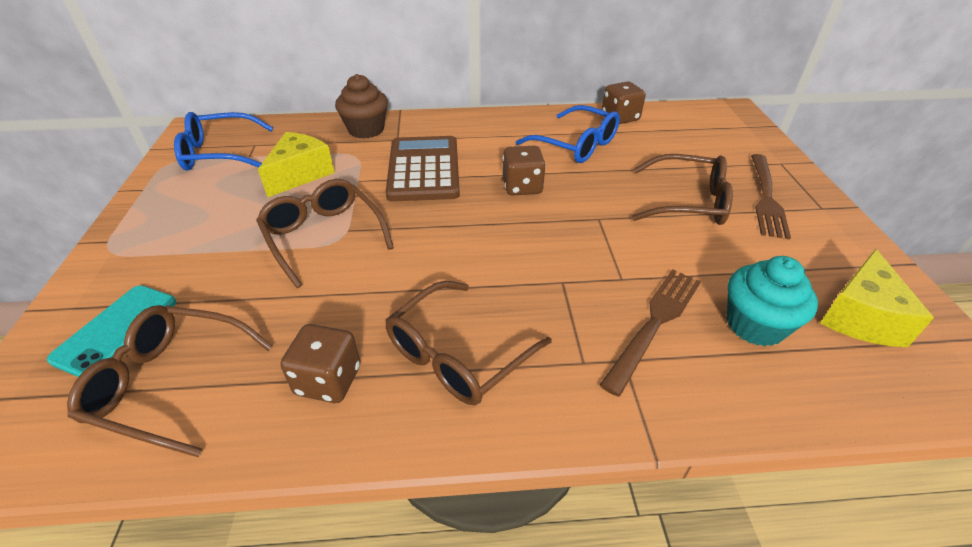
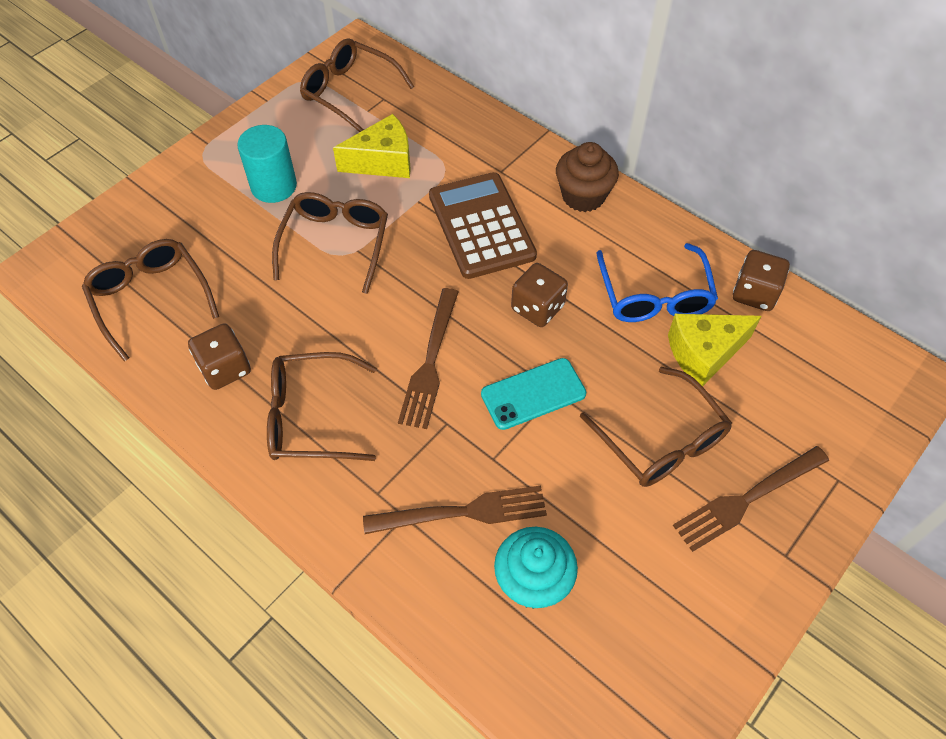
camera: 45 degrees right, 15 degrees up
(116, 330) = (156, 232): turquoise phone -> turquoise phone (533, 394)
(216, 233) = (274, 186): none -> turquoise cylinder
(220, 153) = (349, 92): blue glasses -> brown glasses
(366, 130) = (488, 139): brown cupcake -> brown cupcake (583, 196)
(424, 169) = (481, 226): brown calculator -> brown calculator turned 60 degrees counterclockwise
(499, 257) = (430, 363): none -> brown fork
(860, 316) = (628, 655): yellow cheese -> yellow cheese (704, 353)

---

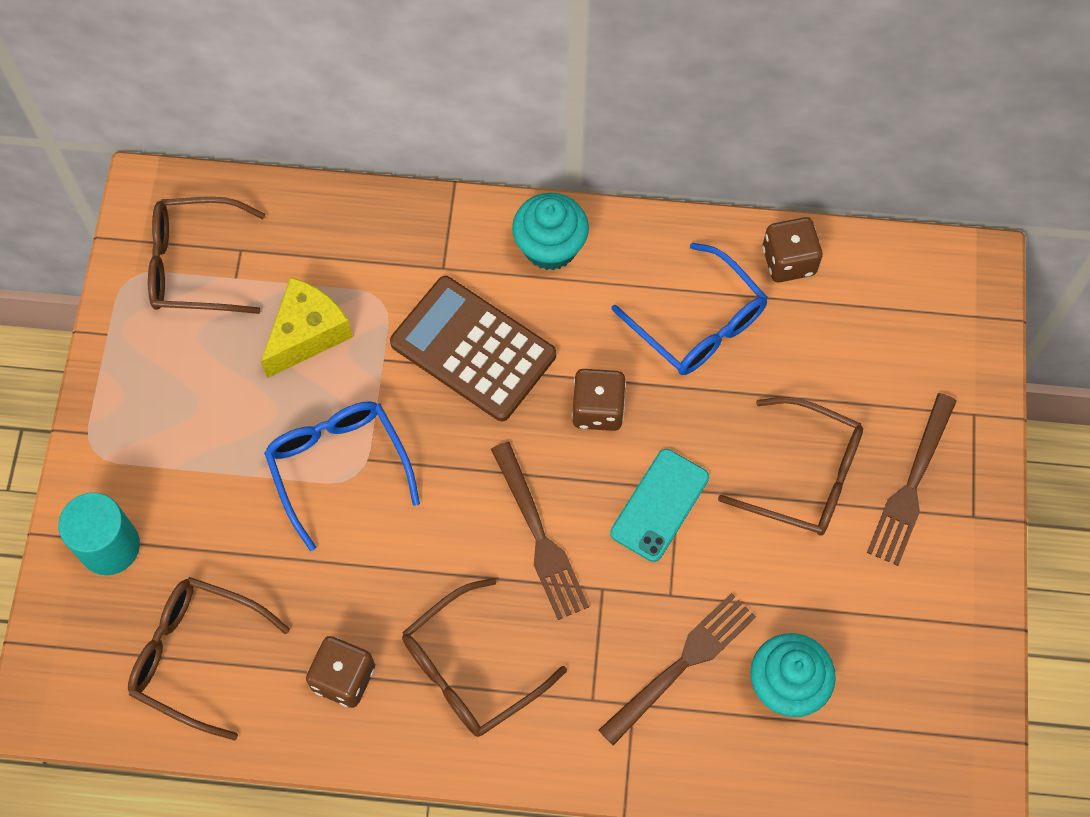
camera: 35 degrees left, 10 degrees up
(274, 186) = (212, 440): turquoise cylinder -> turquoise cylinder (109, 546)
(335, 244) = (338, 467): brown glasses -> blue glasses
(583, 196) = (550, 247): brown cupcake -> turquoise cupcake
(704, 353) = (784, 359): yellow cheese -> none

ACTIVITY >>
Out of the data above, give again only the lines starting at the one holding "camera: 35 degrees left, 10 degrees up" and ending at the one holding "(704, 353) = (784, 359): yellow", unchanged.

OUTPUT OF THE EXERCISE >>
camera: 35 degrees left, 10 degrees up
(274, 186) = (212, 440): turquoise cylinder -> turquoise cylinder (109, 546)
(335, 244) = (338, 467): brown glasses -> blue glasses
(583, 196) = (550, 247): brown cupcake -> turquoise cupcake
(704, 353) = (784, 359): yellow cheese -> none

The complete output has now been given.